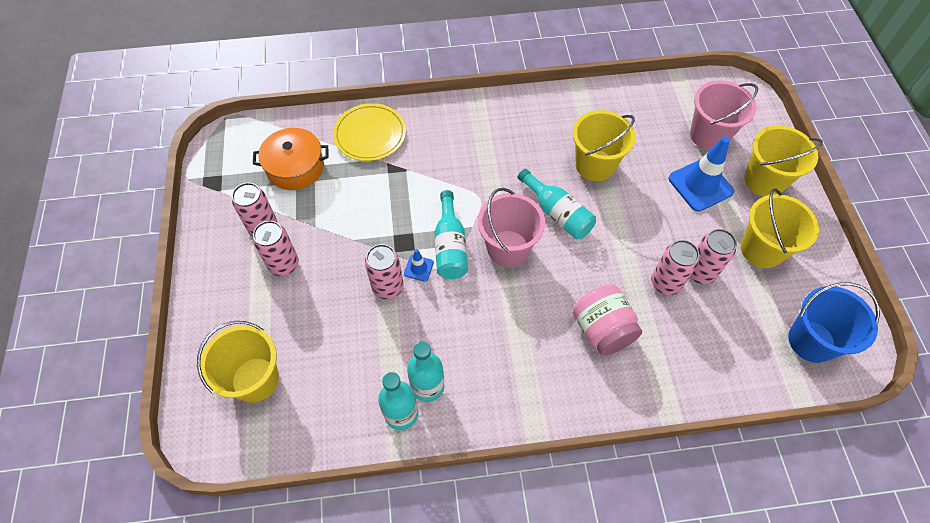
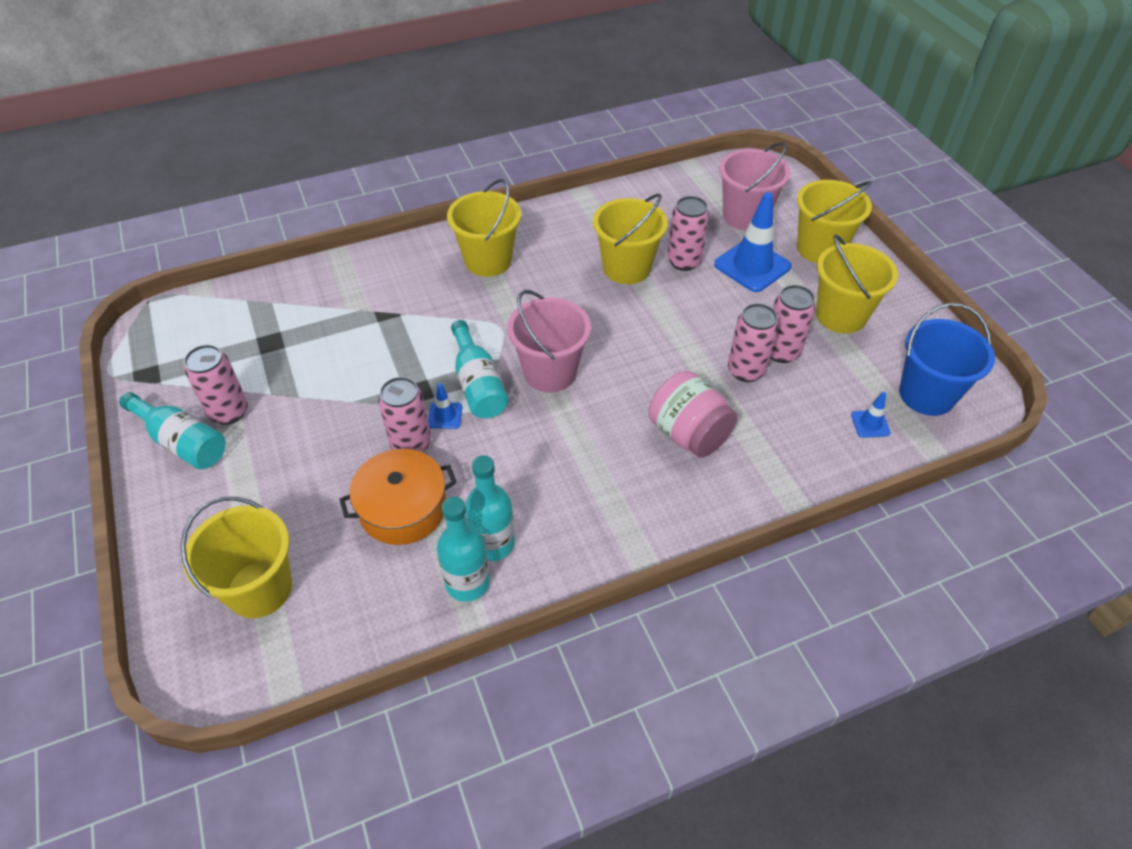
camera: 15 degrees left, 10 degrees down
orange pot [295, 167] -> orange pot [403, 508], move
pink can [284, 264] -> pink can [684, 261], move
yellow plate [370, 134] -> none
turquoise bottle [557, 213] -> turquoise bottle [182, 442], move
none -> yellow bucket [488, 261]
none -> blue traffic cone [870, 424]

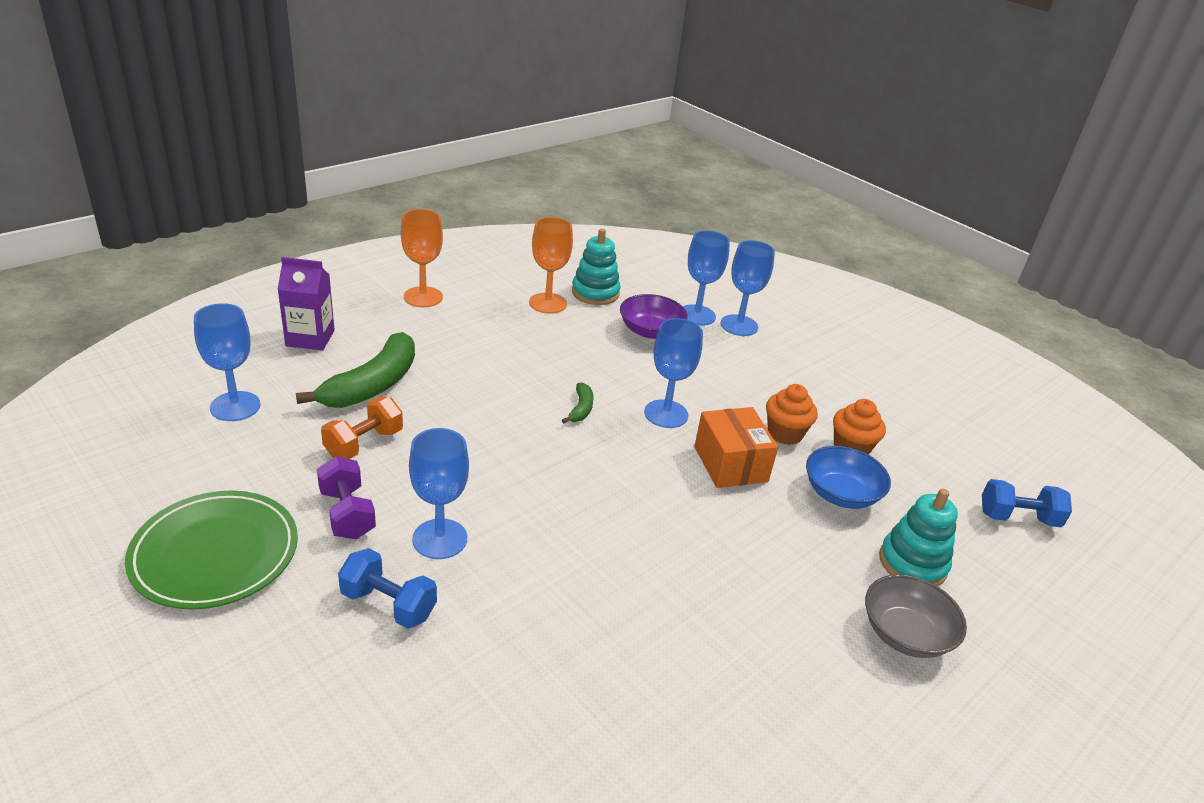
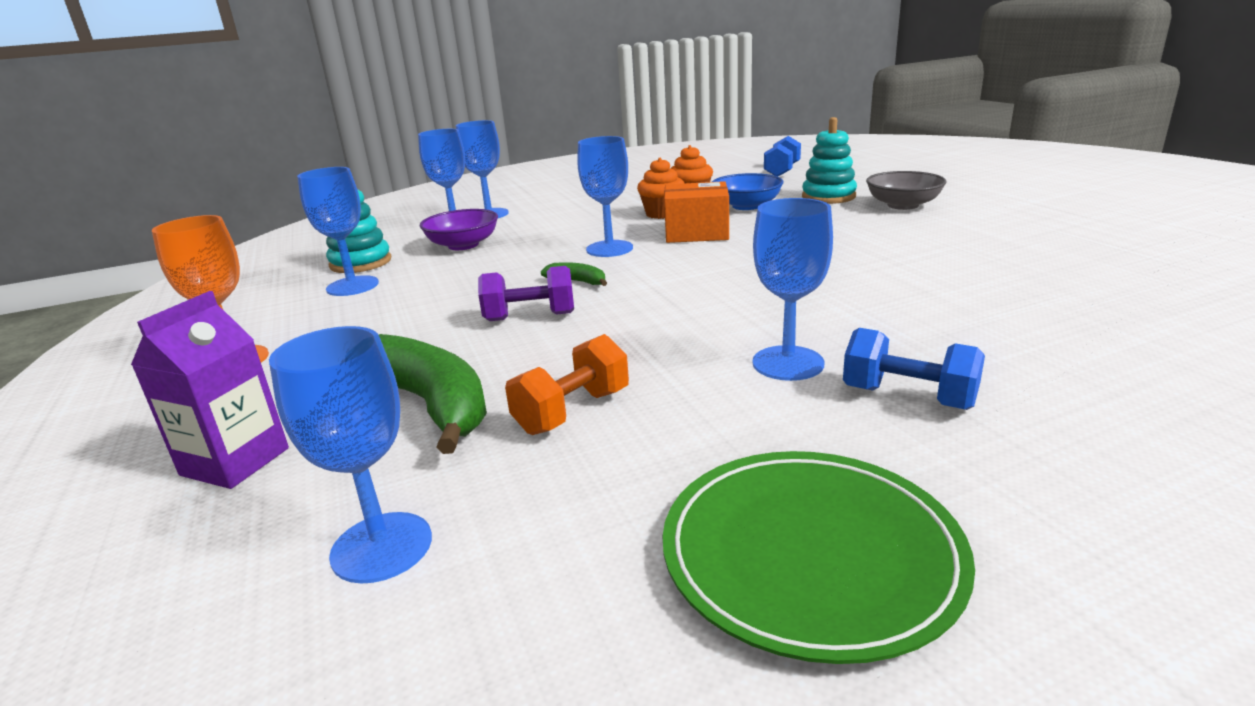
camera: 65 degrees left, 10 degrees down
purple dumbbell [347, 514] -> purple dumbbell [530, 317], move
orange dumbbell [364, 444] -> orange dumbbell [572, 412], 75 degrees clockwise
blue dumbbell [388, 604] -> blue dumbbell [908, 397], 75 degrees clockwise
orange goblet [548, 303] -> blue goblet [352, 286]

* * *

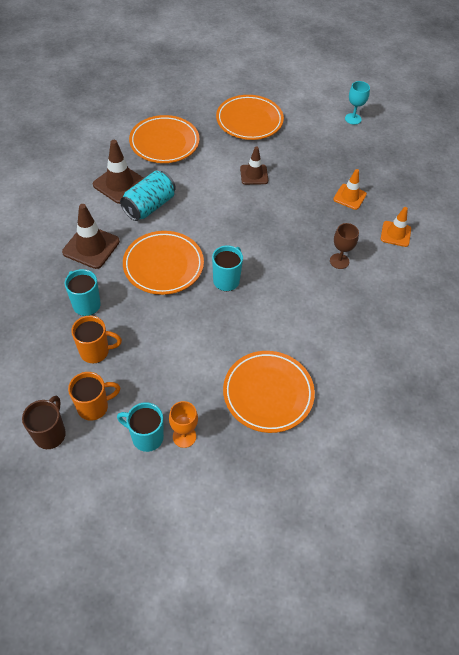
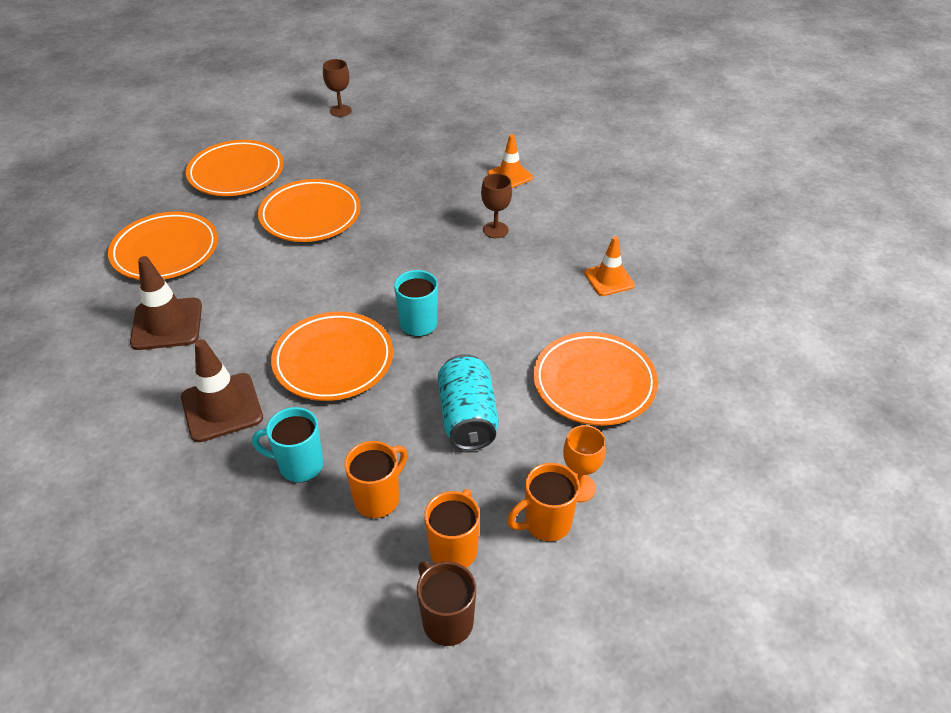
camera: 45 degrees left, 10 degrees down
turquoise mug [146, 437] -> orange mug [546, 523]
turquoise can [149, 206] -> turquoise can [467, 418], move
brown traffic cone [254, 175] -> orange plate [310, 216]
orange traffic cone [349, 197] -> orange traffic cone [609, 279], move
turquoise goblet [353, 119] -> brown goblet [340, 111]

__TASK GOAL__. If a line in the entries above holds the word "yellow", count it; then report the total alone.

__WRITTEN SOLUTION__. 2